[Source data]

────

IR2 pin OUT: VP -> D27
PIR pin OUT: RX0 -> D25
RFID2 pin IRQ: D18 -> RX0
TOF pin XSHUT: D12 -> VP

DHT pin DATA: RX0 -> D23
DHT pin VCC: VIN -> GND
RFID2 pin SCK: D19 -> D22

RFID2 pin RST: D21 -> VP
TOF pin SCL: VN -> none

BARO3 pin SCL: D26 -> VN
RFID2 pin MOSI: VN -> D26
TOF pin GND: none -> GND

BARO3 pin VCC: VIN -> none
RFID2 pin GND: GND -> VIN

────

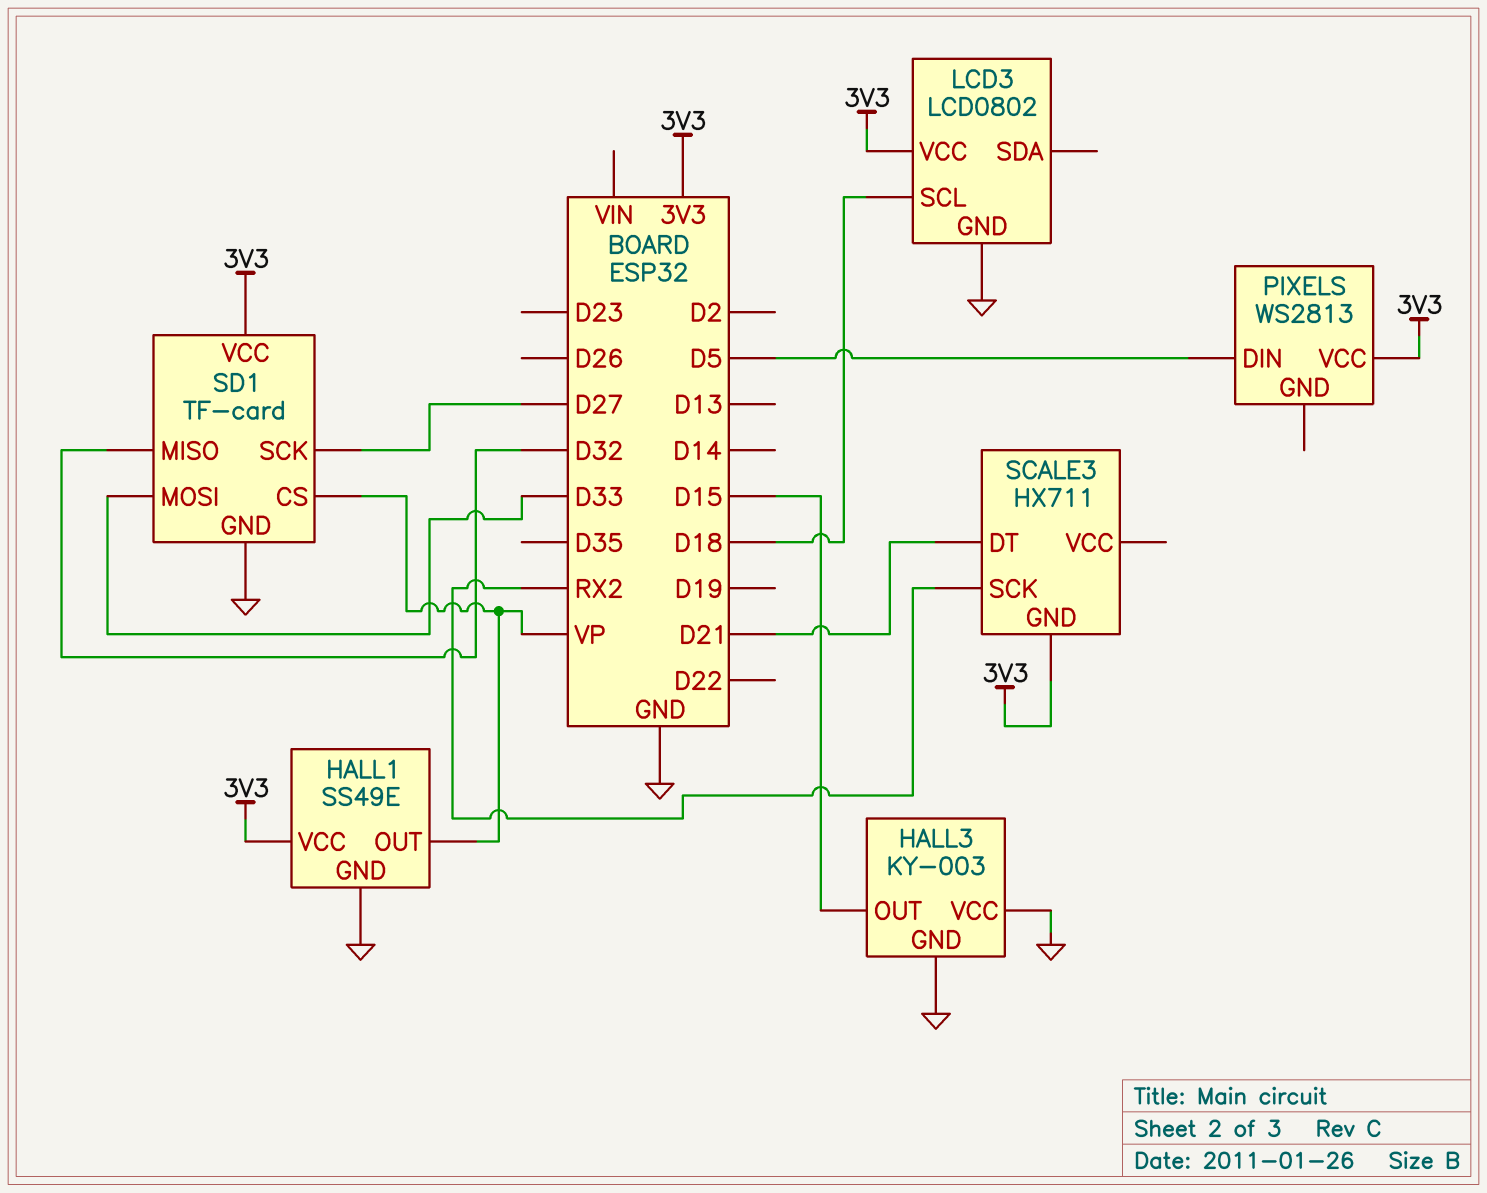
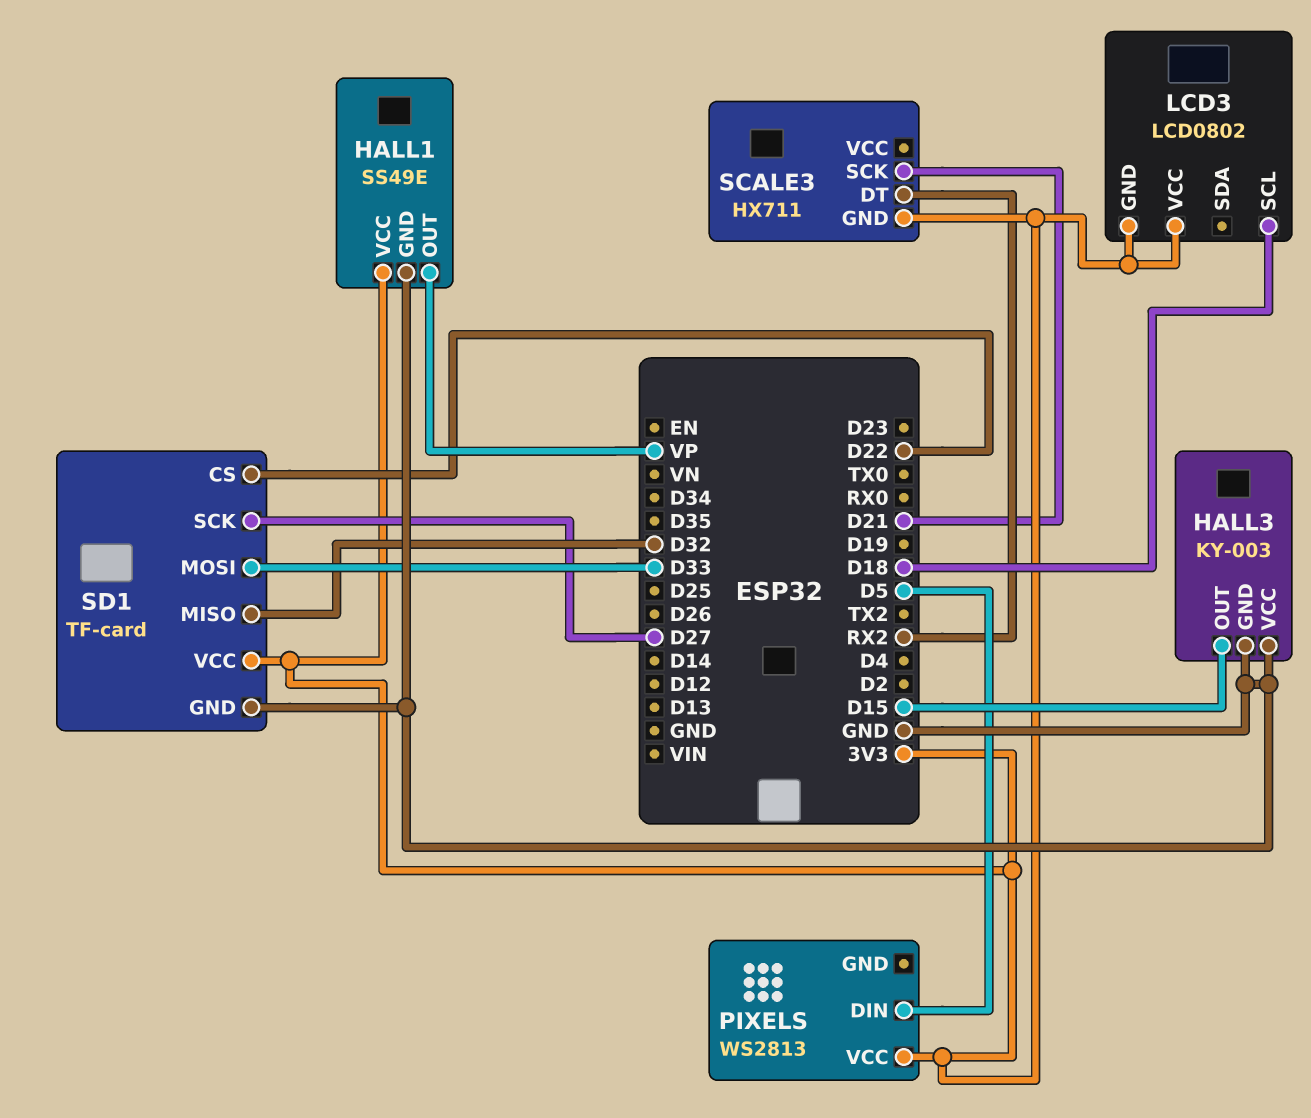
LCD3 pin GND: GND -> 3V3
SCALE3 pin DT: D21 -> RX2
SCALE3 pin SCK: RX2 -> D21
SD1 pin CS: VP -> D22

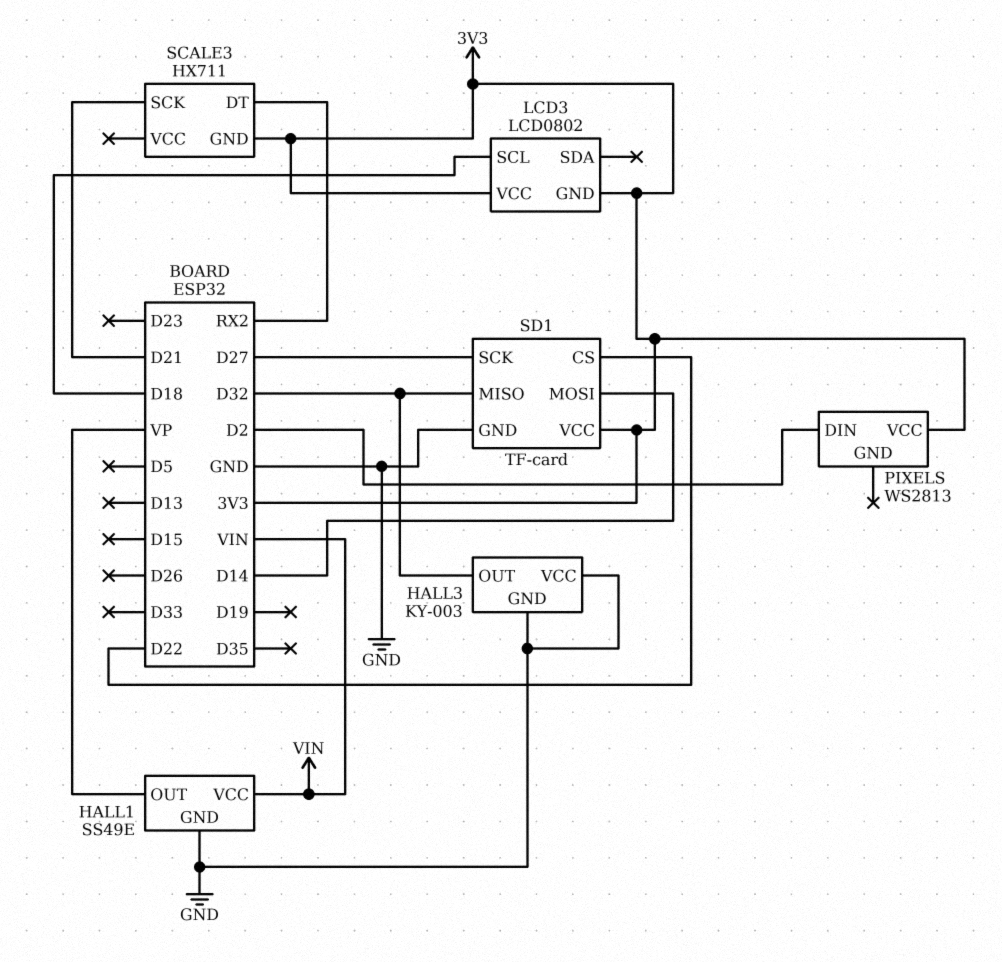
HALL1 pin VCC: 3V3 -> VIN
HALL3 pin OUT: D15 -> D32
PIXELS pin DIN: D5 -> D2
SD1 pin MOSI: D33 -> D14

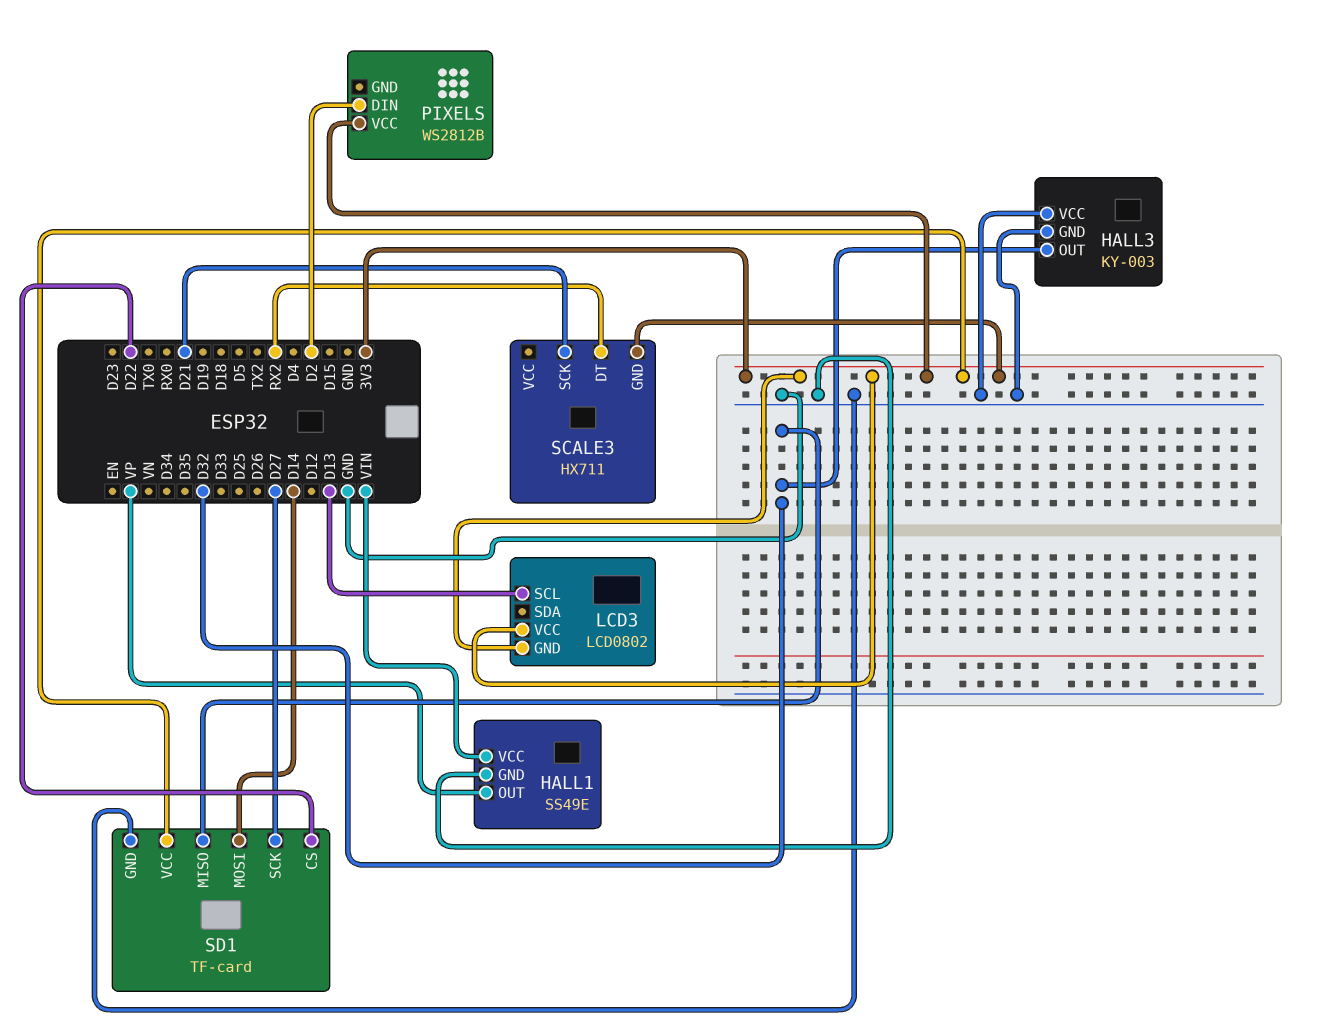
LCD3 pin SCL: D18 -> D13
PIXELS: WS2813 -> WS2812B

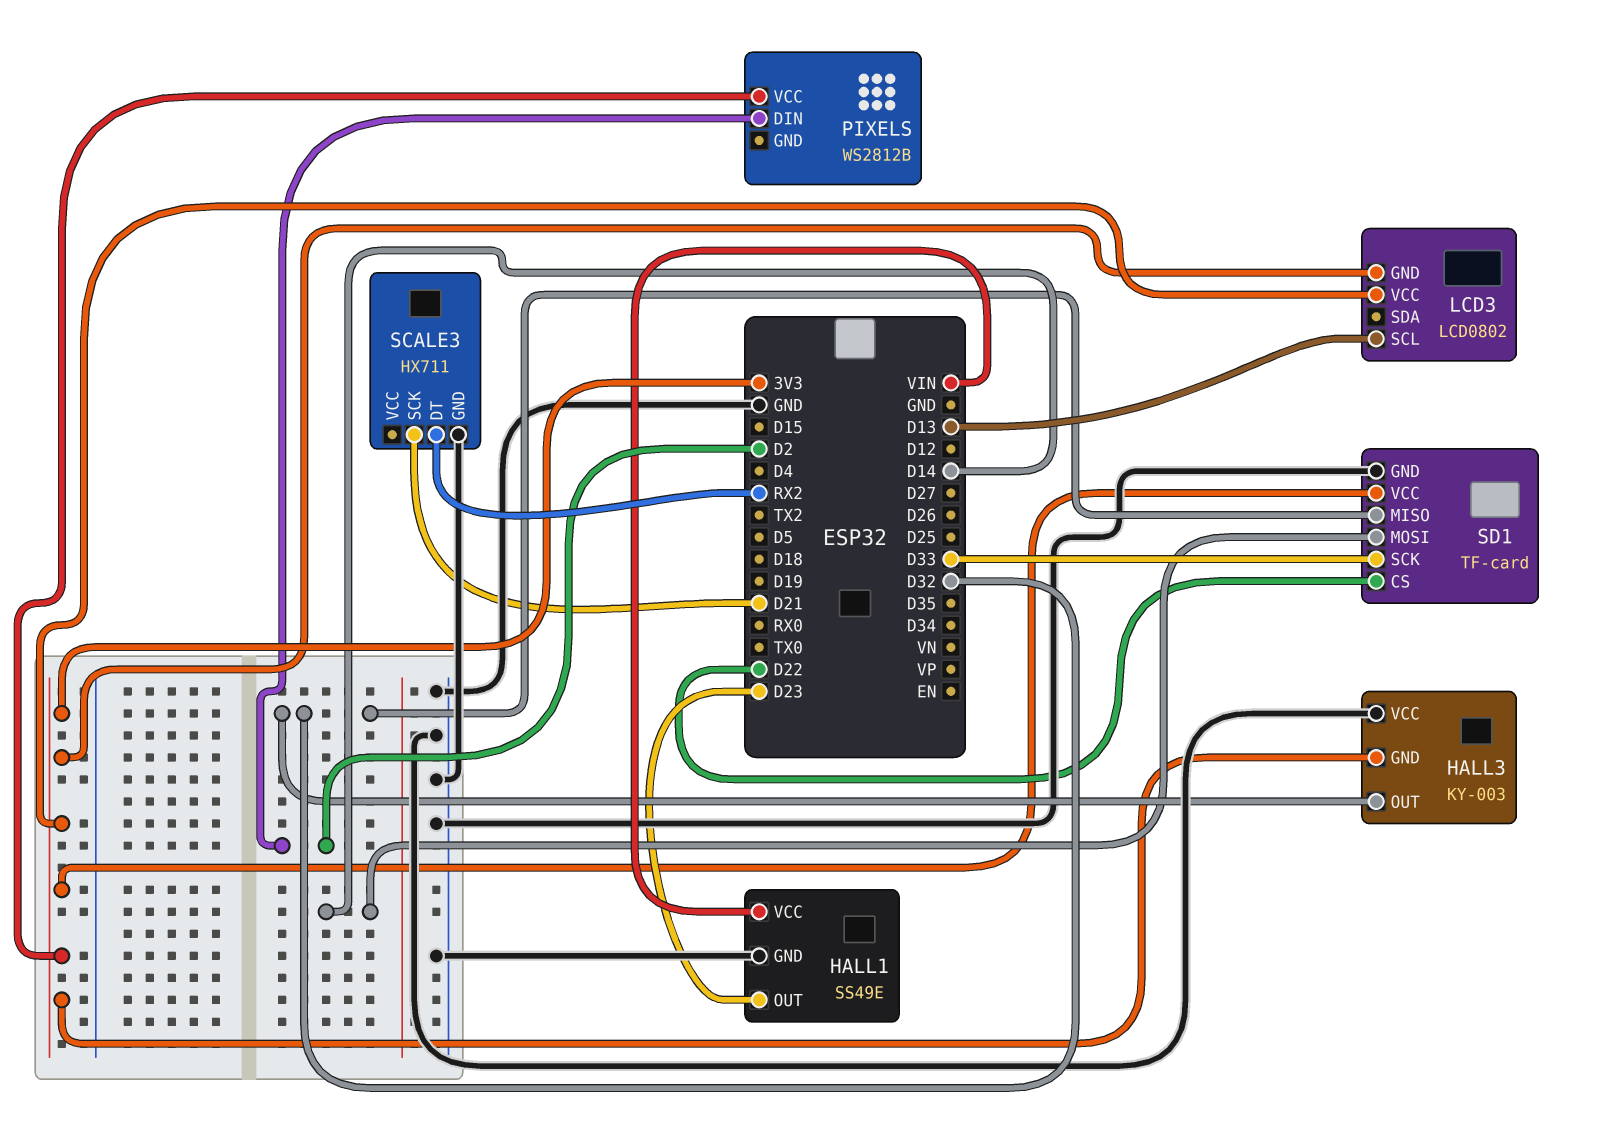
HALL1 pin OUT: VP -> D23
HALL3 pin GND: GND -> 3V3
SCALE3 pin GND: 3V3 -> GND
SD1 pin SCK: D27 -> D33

────

WHAT YOU ARE ASKED TO DO → Reproduce exactly the lines above from the line with "RFID2 pin RST: D21 -> VP" to the line with "RFID2 pin GND: GND -> VIN", including both, and add nothing.

RESPONSE BELOW →
RFID2 pin RST: D21 -> VP
TOF pin SCL: VN -> none

BARO3 pin SCL: D26 -> VN
RFID2 pin MOSI: VN -> D26
TOF pin GND: none -> GND

BARO3 pin VCC: VIN -> none
RFID2 pin GND: GND -> VIN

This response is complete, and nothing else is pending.